Segment Start: Data for this exercise

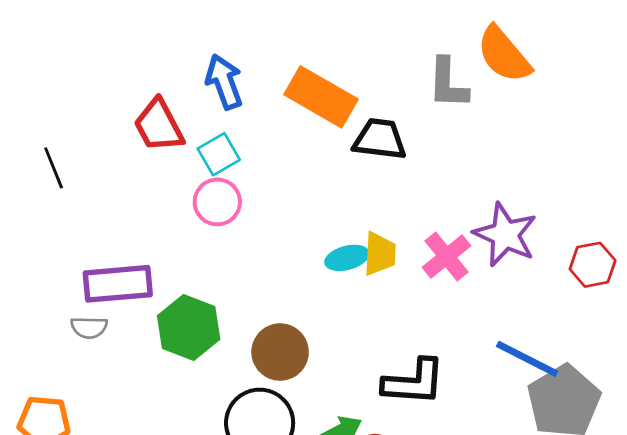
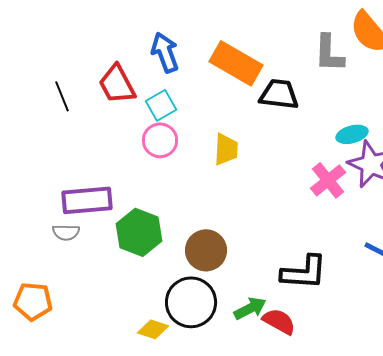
black line: (54, 168) -> (62, 96), moved
yellow trapezoid: (380, 254) -> (226, 149), moved
cyan ellipse: (347, 258) -> (352, 134), moved

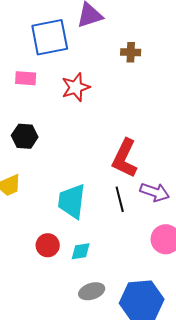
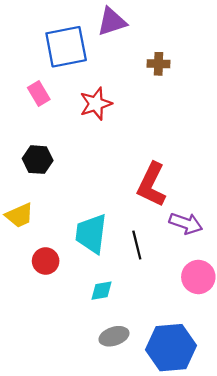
pink rectangle: (26, 78) -> (39, 93), turned 55
black line: (120, 199) -> (137, 245), moved
red circle: (48, 245) -> (46, 261), moved

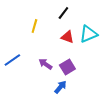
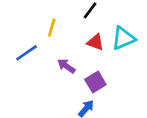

Segment End: Data for this exercise

▶ [Your task] Report each line of the data that includes the string "black".

▶ [Result of the exercise]
black line: (54, 168) -> (62, 96), moved
black line: (120, 199) -> (137, 245), moved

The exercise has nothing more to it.